What is being asked — Go line by line through the entries and show those that hold the string "poisson".

Exercise inputs —
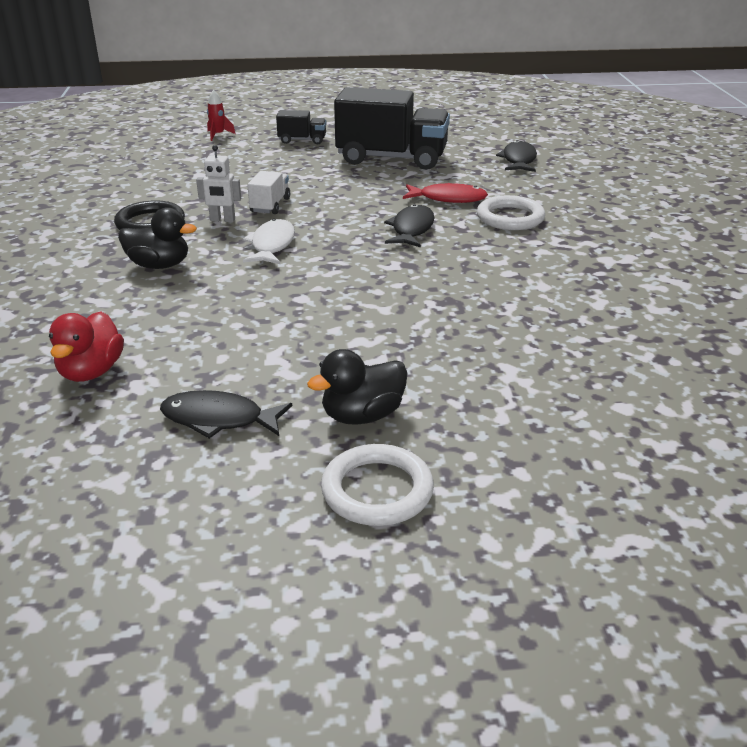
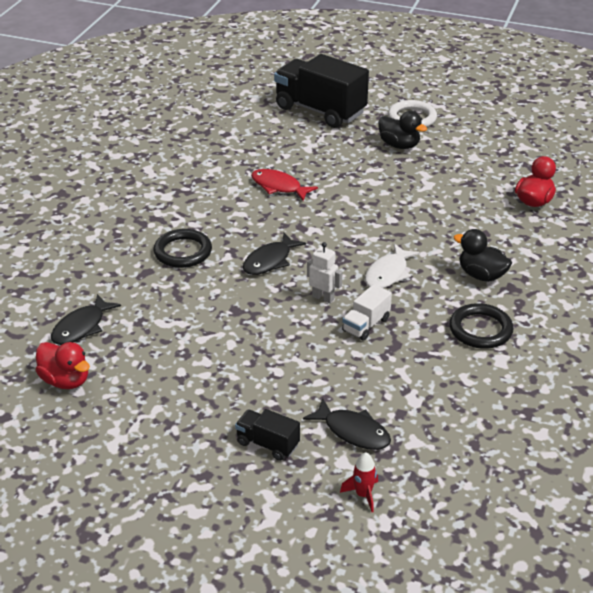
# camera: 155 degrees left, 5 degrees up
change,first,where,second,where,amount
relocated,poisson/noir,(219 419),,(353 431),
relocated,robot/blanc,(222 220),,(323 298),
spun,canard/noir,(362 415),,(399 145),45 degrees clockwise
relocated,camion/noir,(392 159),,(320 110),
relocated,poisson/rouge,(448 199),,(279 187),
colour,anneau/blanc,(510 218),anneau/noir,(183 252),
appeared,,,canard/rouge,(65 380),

Result for this task —
relocated,poisson/noir,(219 419),,(353 431),
relocated,poisson/rouge,(448 199),,(279 187),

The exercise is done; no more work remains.